RECORDED DATA =>
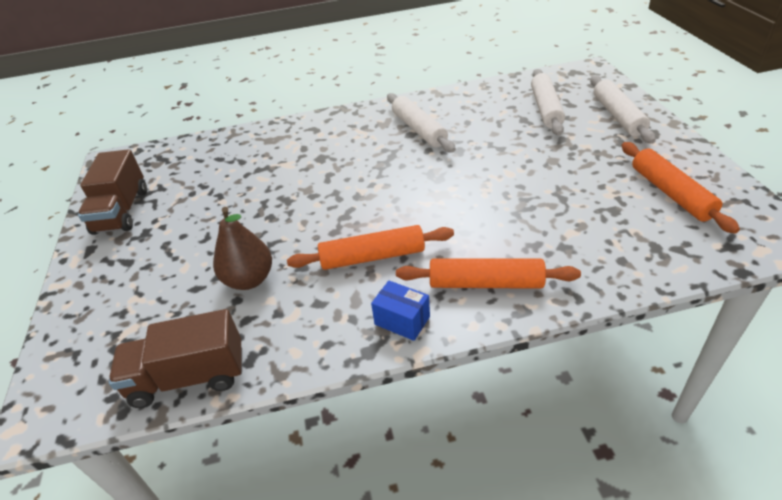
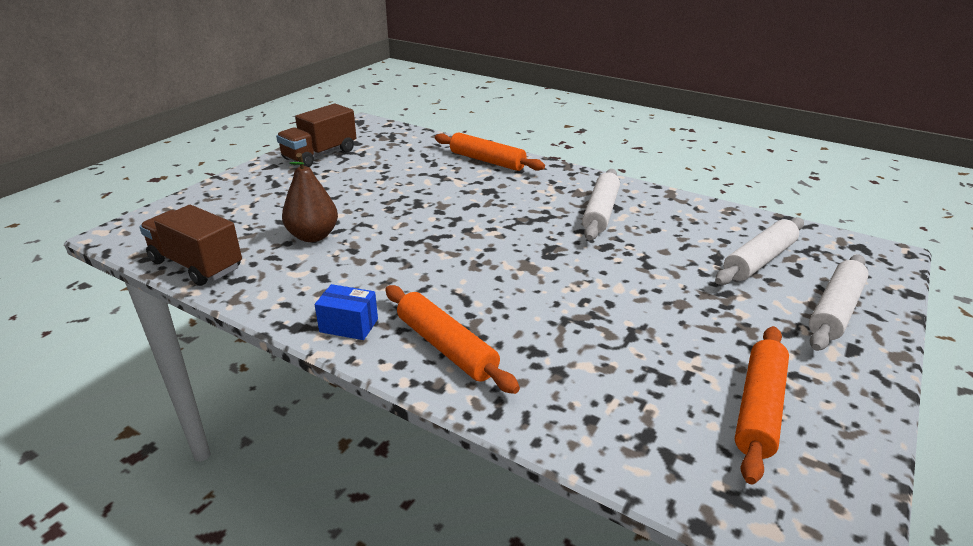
camera: 40 degrees right, 10 degrees down
(372, 256) = (405, 274): orange rolling pin -> orange rolling pin (487, 161)
(402, 320) = (349, 325): blue box -> blue box turned 60 degrees counterclockwise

WHAT TO WORK ON => Take from the listing above each line containing "degrees".

OUTPUT FOR THIS EXERCISE =>
camera: 40 degrees right, 10 degrees down
(402, 320) = (349, 325): blue box -> blue box turned 60 degrees counterclockwise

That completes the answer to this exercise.